== Segment start ==

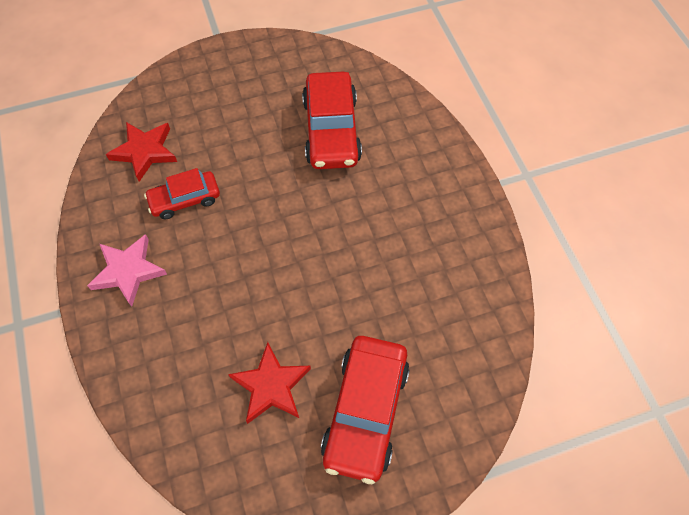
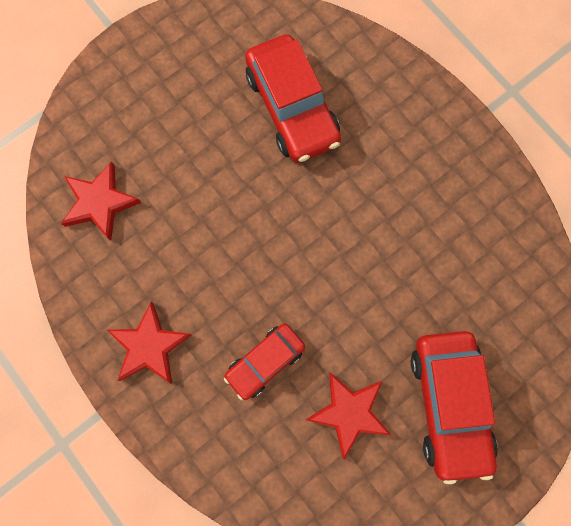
camera: 20 degrees left, 15 degrees up
pink star [87,234,167,307] -> red star [107,302,191,383]
red car [144,168,220,219] -> red car moved to [224,324,305,400]

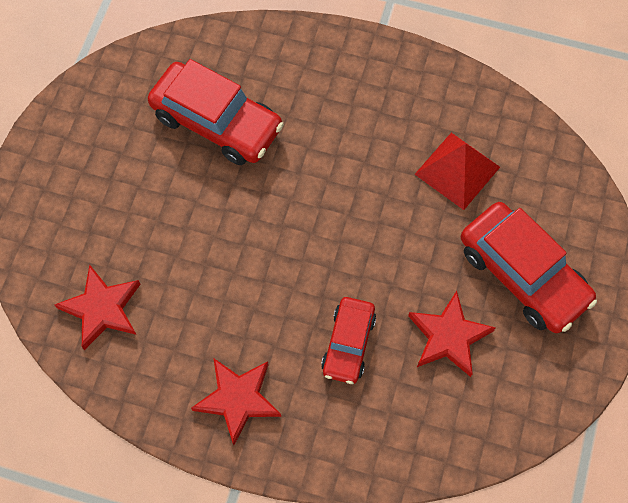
camera: 35 degrees left, 10 degrees down
none -> red pyramid [415,133,500,210]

== Segment end ==

◆ Exercise
Print the material precisely as given, dropping any images it holds.

◆ Answer
camera: 20 degrees left, 15 degrees up
pink star [87,234,167,307] -> red star [107,302,191,383]
red car [144,168,220,219] -> red car moved to [224,324,305,400]

camera: 35 degrees left, 10 degrees down
none -> red pyramid [415,133,500,210]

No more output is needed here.